• [Task statement] Please report how many lines of the following entries hold the word "MODE", giving the number alone.

[Entries taken from a collection]
-.-.-

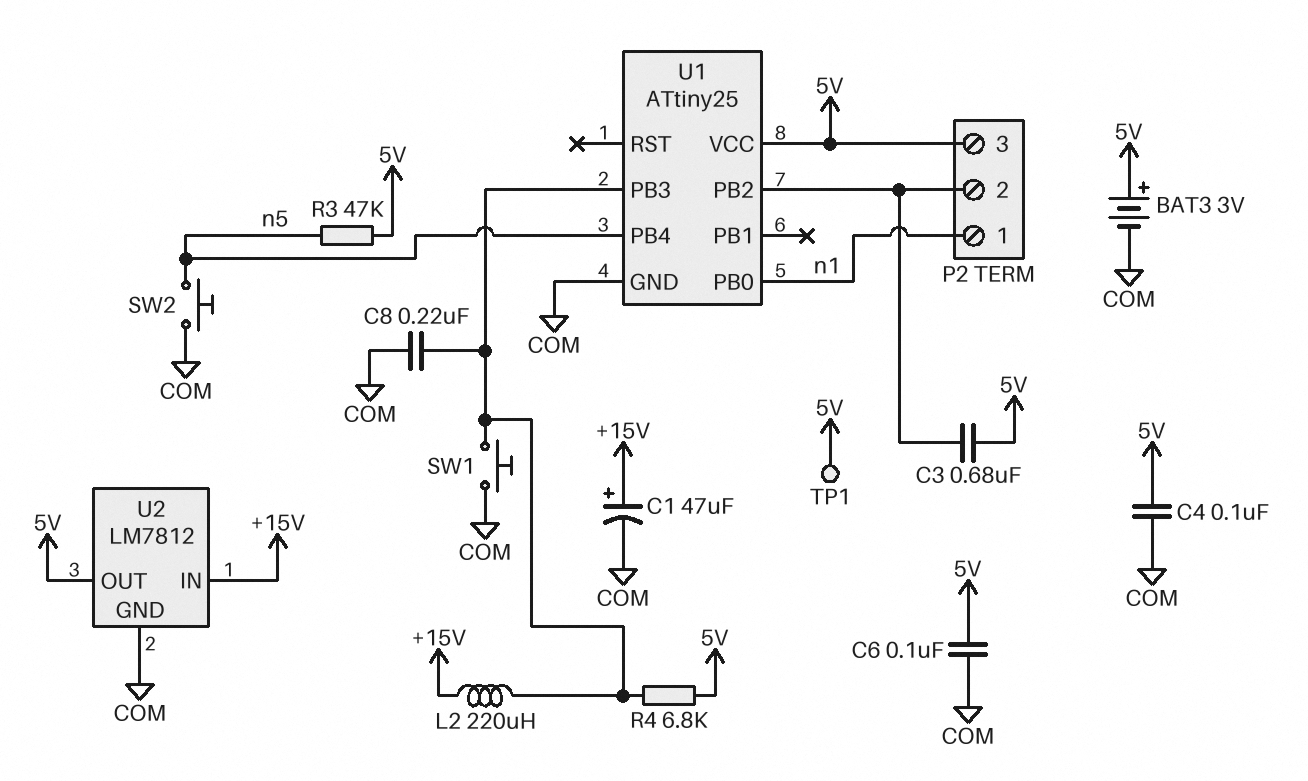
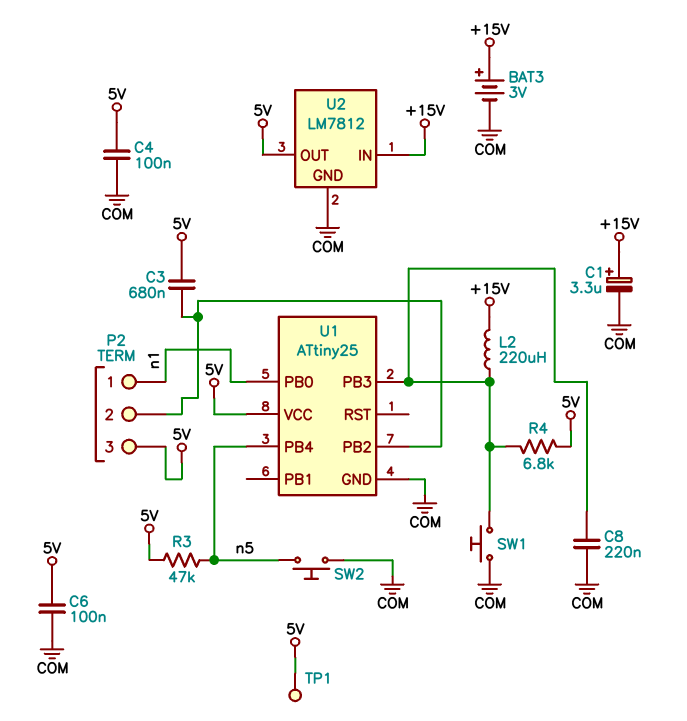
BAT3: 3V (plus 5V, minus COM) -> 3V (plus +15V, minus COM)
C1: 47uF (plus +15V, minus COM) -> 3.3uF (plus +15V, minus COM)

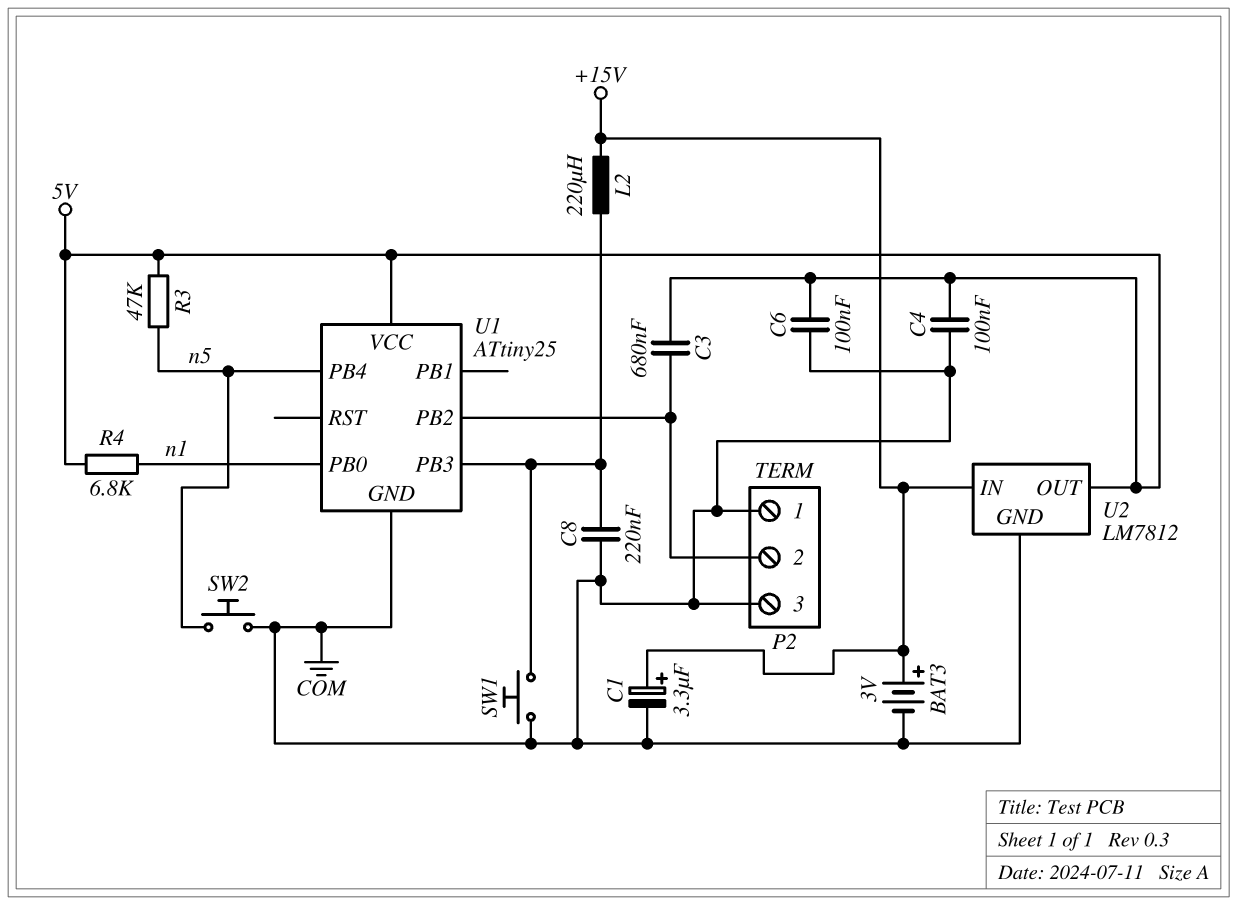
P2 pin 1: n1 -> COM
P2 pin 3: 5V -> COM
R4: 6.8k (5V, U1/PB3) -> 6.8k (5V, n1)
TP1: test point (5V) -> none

-.-.-

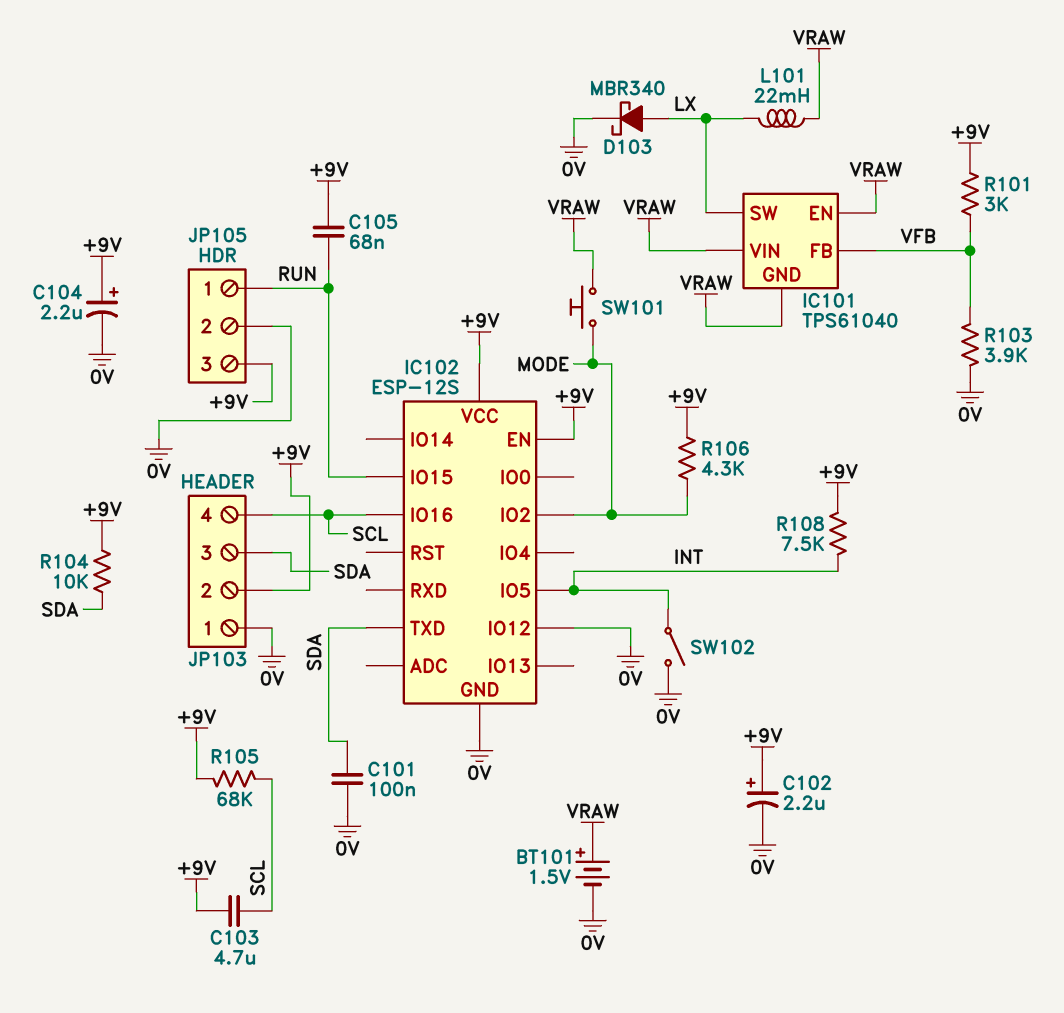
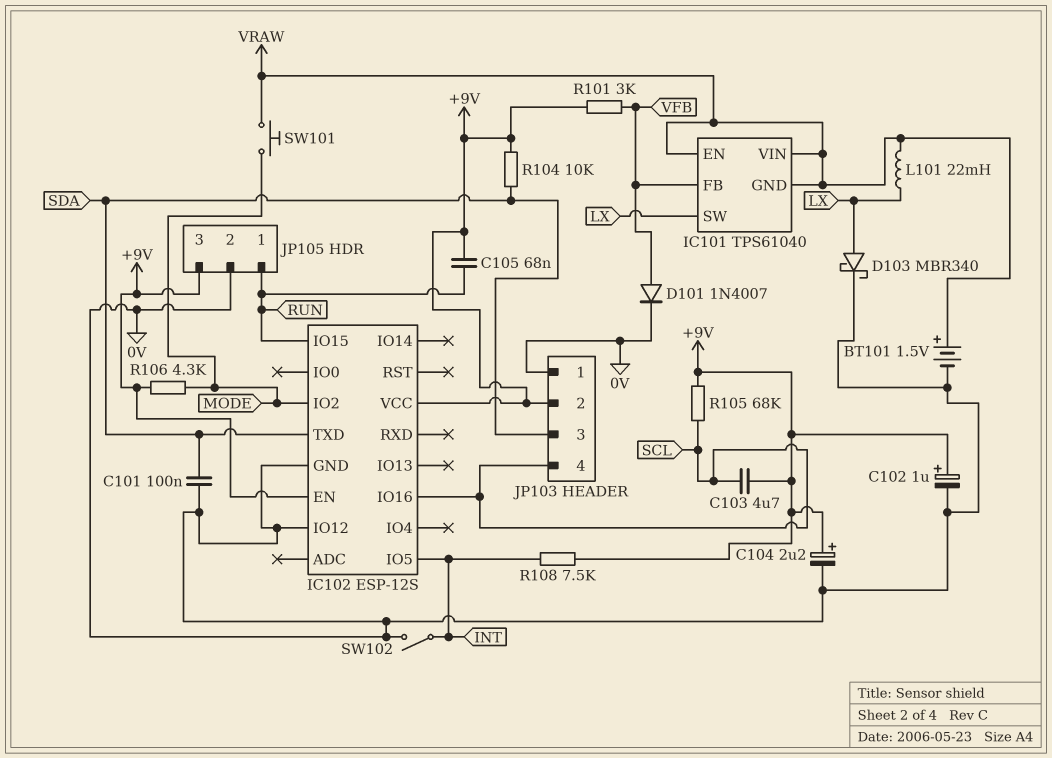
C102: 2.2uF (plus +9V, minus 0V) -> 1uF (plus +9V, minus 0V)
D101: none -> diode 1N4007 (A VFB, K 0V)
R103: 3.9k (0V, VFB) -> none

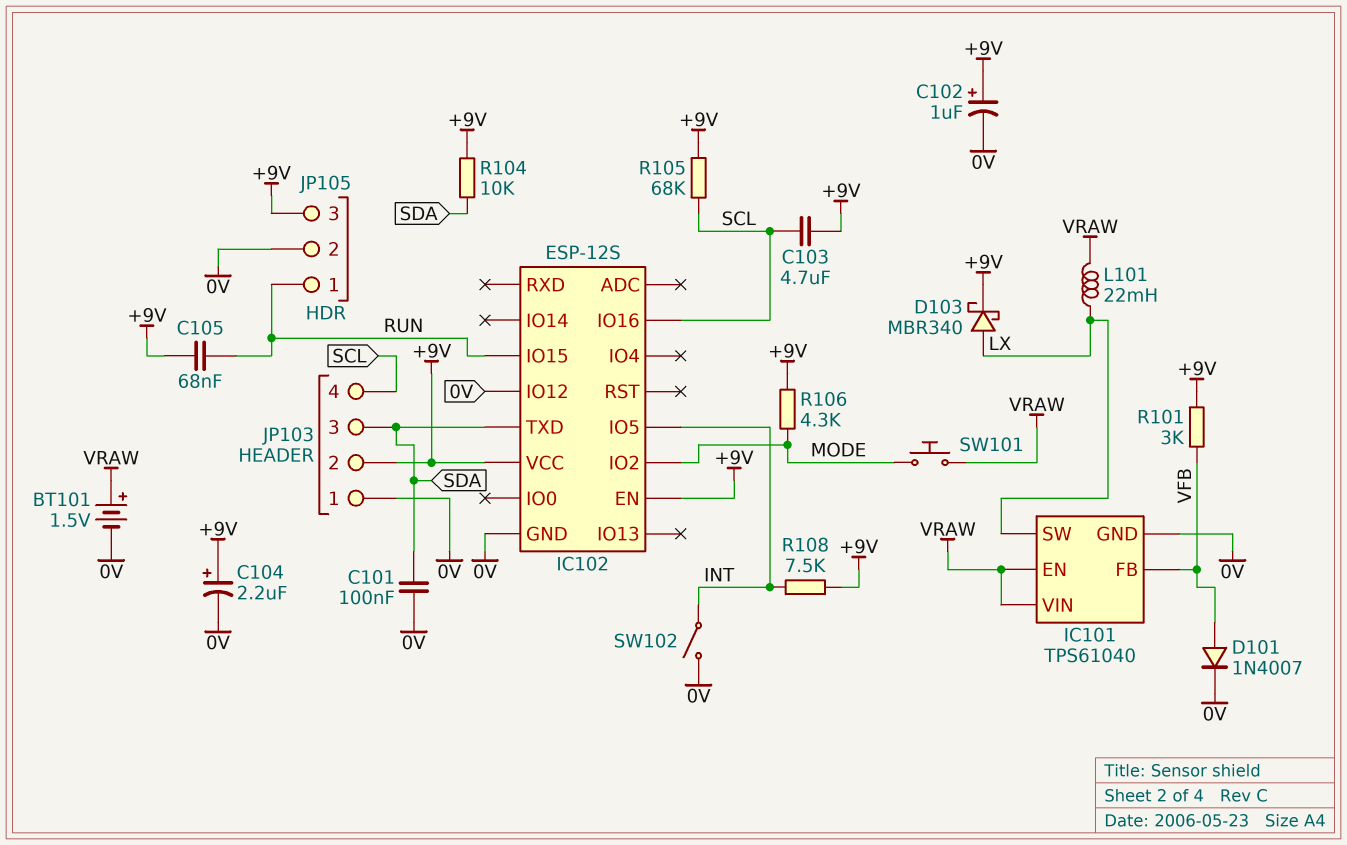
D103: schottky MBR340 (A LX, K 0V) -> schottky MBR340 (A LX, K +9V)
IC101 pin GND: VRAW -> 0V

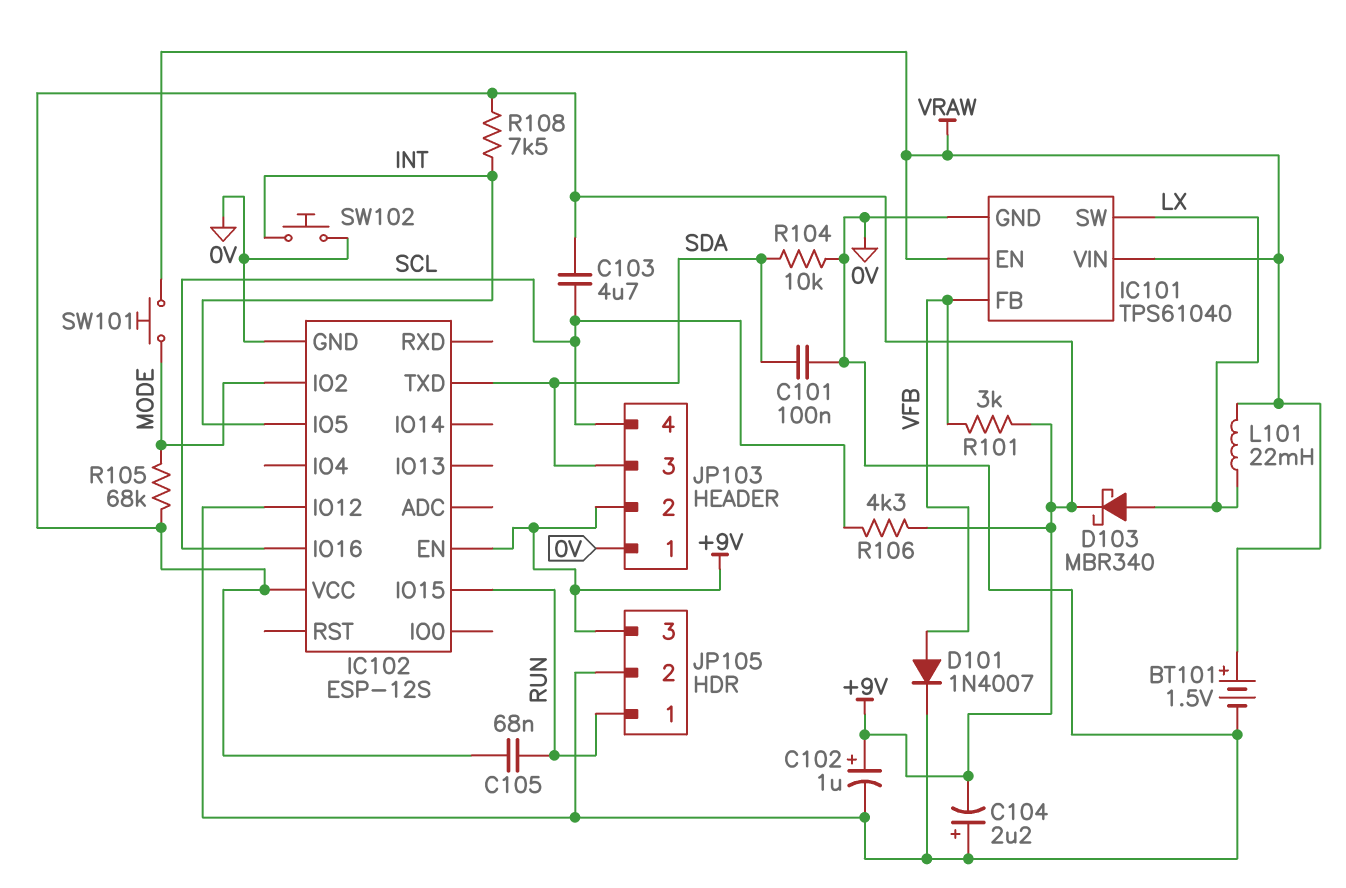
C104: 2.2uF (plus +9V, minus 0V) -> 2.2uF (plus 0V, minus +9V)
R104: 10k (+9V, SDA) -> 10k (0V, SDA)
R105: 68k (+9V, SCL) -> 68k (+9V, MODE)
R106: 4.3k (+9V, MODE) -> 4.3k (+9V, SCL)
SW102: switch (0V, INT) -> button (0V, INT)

-.-.-

• [Completed task] 2